● Activity: What follows is a set of records; repeat all of them exactly.

● Supplied data:
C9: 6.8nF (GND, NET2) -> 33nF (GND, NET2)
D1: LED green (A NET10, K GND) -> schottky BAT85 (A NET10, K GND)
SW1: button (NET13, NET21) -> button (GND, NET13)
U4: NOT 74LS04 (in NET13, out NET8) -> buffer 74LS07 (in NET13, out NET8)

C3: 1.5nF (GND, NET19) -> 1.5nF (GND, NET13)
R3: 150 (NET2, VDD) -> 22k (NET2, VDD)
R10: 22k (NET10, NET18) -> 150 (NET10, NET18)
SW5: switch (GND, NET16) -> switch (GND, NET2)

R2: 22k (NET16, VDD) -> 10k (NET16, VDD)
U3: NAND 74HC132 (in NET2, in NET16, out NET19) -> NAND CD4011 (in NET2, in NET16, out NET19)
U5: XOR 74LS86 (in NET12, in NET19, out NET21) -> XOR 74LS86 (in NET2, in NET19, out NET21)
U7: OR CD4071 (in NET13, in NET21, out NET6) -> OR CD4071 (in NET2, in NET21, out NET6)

● Exercise response:
C9: 6.8nF (GND, NET2) -> 33nF (GND, NET2)
D1: LED green (A NET10, K GND) -> schottky BAT85 (A NET10, K GND)
SW1: button (NET13, NET21) -> button (GND, NET13)
U4: NOT 74LS04 (in NET13, out NET8) -> buffer 74LS07 (in NET13, out NET8)

C3: 1.5nF (GND, NET19) -> 1.5nF (GND, NET13)
R3: 150 (NET2, VDD) -> 22k (NET2, VDD)
R10: 22k (NET10, NET18) -> 150 (NET10, NET18)
SW5: switch (GND, NET16) -> switch (GND, NET2)

R2: 22k (NET16, VDD) -> 10k (NET16, VDD)
U3: NAND 74HC132 (in NET2, in NET16, out NET19) -> NAND CD4011 (in NET2, in NET16, out NET19)
U5: XOR 74LS86 (in NET12, in NET19, out NET21) -> XOR 74LS86 (in NET2, in NET19, out NET21)
U7: OR CD4071 (in NET13, in NET21, out NET6) -> OR CD4071 (in NET2, in NET21, out NET6)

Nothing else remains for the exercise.